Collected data
________________
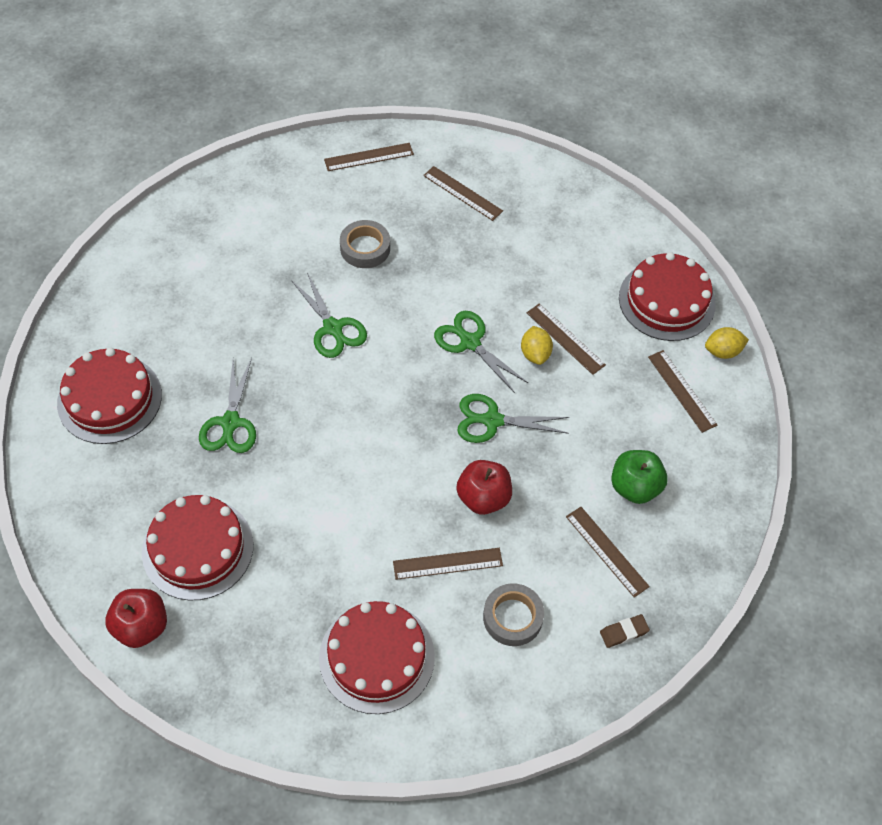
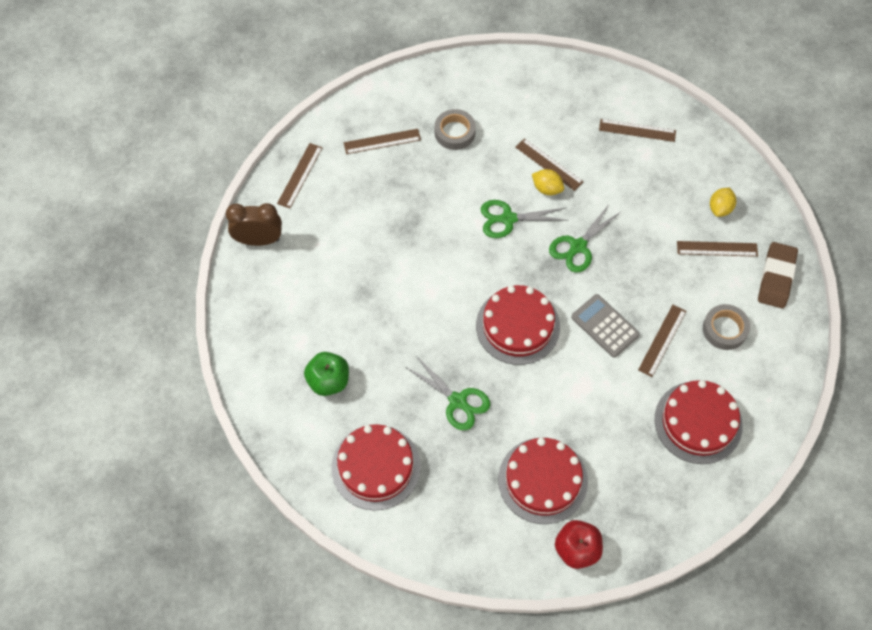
camera: 50 degrees left, 5 degrees up
(275, 170) = (259, 240): none -> brown clock
(333, 328) = (430, 291): green scissors -> none
(365, 248) = (379, 229): grey tape -> grey tape (454, 132)
(420, 500) = (605, 326): none -> grey calculator
(483, 498) = (630, 289): red apple -> none
(565, 338) = (549, 164): brown ruler -> brown ruler turned 45 degrees clockwise
(624, 632) = (776, 277): brown eraser -> brown eraser, size x1.96
(635, 487) = (685, 203): green apple -> green apple (328, 381)
(666, 301) = (565, 90): red cake -> red cake (518, 326)
(722, 351) = (626, 89): yellow lemon -> yellow lemon (720, 208)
________________
• [What to work on] Extract every line from the one with "(275, 170) = (259, 240): none -> brown clock" down to the final line above, both included, exactly as written.

• [Task solution]
(275, 170) = (259, 240): none -> brown clock
(333, 328) = (430, 291): green scissors -> none
(365, 248) = (379, 229): grey tape -> grey tape (454, 132)
(420, 500) = (605, 326): none -> grey calculator
(483, 498) = (630, 289): red apple -> none
(565, 338) = (549, 164): brown ruler -> brown ruler turned 45 degrees clockwise
(624, 632) = (776, 277): brown eraser -> brown eraser, size x1.96
(635, 487) = (685, 203): green apple -> green apple (328, 381)
(666, 301) = (565, 90): red cake -> red cake (518, 326)
(722, 351) = (626, 89): yellow lemon -> yellow lemon (720, 208)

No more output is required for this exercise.